Begin with the line containing "SOIL2: HW-390 -> FC-28" and copy each line exactly through the last line of the entries, inclusive.

· · · · · · ·

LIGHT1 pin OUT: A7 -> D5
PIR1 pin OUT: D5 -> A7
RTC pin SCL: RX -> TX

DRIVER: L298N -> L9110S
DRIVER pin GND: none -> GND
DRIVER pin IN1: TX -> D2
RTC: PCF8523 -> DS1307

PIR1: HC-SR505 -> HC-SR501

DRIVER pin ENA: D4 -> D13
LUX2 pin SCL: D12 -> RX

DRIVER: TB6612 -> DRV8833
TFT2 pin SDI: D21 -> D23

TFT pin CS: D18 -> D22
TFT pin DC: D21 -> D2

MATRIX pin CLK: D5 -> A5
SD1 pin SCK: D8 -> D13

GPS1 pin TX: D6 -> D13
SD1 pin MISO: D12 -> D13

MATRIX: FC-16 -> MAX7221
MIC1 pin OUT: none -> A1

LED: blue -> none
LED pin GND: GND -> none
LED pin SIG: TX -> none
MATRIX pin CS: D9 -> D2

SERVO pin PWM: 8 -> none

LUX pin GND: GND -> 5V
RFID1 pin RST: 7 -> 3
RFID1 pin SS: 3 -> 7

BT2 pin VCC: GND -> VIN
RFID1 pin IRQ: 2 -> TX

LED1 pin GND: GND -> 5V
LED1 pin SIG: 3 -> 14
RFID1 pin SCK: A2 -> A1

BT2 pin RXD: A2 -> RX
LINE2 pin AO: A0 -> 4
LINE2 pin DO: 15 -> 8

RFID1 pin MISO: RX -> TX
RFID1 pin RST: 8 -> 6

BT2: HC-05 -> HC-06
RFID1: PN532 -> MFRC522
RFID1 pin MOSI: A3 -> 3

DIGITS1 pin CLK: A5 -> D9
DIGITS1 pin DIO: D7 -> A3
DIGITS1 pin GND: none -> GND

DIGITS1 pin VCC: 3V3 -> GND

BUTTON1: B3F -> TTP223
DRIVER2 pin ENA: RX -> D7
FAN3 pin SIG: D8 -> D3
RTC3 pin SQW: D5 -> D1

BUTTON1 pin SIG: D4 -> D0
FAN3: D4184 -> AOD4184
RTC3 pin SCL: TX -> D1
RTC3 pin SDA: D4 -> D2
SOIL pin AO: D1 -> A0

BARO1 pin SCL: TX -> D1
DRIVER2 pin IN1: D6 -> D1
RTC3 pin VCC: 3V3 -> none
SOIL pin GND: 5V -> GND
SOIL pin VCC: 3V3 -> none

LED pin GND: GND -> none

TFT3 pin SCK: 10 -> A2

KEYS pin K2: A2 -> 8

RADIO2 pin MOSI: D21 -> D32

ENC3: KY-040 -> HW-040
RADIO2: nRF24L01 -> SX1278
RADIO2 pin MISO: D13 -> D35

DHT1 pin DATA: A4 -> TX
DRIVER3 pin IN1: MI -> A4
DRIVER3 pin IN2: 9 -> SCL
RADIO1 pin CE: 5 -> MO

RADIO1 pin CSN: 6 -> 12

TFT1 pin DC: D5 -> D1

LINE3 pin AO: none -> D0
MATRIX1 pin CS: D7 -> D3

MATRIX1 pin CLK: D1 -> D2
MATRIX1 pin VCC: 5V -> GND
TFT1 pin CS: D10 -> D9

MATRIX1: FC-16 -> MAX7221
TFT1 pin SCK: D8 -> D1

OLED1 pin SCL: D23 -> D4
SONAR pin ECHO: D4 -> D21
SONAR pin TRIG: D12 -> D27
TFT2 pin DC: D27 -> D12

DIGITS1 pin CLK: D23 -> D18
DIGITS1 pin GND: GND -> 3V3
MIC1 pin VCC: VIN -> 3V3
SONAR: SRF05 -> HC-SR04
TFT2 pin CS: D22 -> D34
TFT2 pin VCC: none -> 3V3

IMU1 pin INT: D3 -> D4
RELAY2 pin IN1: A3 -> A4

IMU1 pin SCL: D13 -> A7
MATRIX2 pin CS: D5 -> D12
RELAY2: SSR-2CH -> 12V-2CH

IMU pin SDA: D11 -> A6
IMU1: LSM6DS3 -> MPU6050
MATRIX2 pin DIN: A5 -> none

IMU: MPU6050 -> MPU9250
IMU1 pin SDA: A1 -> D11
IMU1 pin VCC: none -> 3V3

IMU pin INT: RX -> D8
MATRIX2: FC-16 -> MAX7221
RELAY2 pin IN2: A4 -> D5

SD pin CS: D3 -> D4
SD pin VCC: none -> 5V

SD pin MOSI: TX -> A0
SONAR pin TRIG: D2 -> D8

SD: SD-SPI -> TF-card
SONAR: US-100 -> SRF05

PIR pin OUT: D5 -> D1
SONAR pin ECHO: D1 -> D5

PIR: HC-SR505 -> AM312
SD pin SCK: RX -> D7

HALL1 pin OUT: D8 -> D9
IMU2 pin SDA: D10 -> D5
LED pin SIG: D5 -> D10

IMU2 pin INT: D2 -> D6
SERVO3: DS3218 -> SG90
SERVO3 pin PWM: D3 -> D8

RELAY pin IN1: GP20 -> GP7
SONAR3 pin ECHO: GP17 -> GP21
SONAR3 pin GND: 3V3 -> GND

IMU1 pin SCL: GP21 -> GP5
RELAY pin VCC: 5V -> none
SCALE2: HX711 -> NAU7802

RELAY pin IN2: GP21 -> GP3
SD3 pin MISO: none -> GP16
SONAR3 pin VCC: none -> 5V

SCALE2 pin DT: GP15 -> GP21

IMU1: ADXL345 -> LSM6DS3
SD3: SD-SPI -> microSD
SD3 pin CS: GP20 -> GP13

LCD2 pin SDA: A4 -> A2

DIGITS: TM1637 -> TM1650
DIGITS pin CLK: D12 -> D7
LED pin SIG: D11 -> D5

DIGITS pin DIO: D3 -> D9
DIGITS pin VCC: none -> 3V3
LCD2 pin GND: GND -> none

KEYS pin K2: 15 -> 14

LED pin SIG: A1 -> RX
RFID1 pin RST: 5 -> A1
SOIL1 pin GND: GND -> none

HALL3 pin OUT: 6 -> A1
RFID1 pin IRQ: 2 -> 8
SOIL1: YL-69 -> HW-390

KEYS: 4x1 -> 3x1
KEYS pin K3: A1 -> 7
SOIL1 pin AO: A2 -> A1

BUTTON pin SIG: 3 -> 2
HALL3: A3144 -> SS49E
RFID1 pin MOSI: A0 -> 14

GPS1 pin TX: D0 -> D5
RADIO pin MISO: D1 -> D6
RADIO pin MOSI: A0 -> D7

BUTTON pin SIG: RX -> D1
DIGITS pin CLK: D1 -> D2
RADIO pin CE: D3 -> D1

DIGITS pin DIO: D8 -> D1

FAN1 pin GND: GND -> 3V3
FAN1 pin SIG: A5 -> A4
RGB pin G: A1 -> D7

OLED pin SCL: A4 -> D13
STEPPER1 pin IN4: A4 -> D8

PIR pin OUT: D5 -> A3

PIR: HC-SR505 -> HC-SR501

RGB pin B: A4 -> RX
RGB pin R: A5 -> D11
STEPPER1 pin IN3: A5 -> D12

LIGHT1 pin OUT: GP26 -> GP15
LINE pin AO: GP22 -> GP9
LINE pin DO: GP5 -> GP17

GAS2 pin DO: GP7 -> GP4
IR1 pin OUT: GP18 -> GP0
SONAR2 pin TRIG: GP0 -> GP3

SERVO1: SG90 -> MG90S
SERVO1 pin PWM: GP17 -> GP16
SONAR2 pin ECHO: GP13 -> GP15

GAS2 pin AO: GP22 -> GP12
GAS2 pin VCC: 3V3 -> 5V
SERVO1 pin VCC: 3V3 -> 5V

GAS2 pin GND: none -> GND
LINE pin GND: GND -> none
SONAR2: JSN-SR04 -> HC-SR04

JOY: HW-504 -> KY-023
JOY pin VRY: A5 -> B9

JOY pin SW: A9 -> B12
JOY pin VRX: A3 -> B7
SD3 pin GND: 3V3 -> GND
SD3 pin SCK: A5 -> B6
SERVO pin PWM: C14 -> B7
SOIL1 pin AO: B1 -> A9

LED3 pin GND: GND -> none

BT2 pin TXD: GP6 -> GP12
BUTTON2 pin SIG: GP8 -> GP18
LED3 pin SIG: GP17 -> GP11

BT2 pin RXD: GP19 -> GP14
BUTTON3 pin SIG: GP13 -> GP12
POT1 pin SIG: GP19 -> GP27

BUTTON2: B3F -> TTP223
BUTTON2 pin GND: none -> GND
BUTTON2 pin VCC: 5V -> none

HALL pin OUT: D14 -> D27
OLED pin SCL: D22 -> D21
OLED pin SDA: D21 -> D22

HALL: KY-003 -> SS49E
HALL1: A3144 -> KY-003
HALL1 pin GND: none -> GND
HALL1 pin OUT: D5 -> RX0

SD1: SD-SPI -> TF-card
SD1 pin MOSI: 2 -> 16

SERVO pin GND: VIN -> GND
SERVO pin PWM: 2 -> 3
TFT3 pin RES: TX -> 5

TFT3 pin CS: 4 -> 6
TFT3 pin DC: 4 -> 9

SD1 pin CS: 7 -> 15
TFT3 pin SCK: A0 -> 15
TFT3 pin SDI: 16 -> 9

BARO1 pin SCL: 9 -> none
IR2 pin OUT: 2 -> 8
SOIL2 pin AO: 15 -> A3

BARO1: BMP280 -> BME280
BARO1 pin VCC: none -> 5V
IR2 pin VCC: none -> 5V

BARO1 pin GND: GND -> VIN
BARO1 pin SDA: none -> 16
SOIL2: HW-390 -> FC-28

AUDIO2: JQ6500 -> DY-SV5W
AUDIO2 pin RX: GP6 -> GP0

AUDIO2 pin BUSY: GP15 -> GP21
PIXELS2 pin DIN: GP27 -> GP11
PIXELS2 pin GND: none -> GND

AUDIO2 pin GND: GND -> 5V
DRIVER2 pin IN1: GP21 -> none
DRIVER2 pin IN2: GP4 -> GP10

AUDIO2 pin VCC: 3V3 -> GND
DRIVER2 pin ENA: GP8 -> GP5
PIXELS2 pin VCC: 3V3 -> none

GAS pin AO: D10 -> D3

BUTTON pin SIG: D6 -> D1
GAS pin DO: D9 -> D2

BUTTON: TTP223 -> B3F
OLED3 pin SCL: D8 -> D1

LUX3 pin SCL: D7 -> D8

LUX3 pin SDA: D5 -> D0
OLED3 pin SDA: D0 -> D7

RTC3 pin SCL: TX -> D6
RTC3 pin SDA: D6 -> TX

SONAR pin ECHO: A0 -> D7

· · · · · · ·

## Solution to this task
SOIL2: HW-390 -> FC-28

AUDIO2: JQ6500 -> DY-SV5W
AUDIO2 pin RX: GP6 -> GP0

AUDIO2 pin BUSY: GP15 -> GP21
PIXELS2 pin DIN: GP27 -> GP11
PIXELS2 pin GND: none -> GND

AUDIO2 pin GND: GND -> 5V
DRIVER2 pin IN1: GP21 -> none
DRIVER2 pin IN2: GP4 -> GP10

AUDIO2 pin VCC: 3V3 -> GND
DRIVER2 pin ENA: GP8 -> GP5
PIXELS2 pin VCC: 3V3 -> none

GAS pin AO: D10 -> D3

BUTTON pin SIG: D6 -> D1
GAS pin DO: D9 -> D2

BUTTON: TTP223 -> B3F
OLED3 pin SCL: D8 -> D1

LUX3 pin SCL: D7 -> D8

LUX3 pin SDA: D5 -> D0
OLED3 pin SDA: D0 -> D7

RTC3 pin SCL: TX -> D6
RTC3 pin SDA: D6 -> TX

SONAR pin ECHO: A0 -> D7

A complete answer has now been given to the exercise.